- WORK ORDER: The answer must consist of every line from the data that holds the string "none".

---------- STORED DATA ----------

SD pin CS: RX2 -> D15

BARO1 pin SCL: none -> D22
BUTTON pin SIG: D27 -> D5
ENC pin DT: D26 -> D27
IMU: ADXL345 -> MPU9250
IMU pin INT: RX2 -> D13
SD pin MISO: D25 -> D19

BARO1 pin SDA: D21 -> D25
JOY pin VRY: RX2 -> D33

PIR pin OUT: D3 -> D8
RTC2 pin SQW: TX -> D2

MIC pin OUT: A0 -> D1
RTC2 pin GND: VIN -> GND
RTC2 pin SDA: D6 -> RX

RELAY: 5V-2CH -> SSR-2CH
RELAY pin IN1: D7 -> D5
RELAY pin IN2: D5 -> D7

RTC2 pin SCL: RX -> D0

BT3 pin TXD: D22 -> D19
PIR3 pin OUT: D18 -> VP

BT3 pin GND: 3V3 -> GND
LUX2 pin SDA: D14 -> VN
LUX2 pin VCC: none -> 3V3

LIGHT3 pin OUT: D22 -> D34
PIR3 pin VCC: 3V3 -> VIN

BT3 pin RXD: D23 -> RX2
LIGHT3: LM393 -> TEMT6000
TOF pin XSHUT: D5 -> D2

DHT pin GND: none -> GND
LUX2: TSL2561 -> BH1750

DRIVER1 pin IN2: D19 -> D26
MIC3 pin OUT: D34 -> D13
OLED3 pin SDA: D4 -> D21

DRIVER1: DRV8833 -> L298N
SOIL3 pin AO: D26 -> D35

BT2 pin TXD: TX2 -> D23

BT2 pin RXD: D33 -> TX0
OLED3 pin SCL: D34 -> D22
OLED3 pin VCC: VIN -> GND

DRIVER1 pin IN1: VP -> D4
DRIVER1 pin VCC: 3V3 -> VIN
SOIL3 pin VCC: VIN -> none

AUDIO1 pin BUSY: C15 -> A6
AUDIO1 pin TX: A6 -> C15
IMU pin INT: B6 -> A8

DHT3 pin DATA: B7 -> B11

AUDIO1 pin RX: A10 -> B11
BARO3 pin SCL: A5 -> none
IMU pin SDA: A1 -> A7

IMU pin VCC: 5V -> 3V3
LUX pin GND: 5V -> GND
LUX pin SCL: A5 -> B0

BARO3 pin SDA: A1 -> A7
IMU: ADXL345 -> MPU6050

----------

- YOUR SOLUTION:
BARO1 pin SCL: none -> D22
LUX2 pin VCC: none -> 3V3
DHT pin GND: none -> GND
SOIL3 pin VCC: VIN -> none
BARO3 pin SCL: A5 -> none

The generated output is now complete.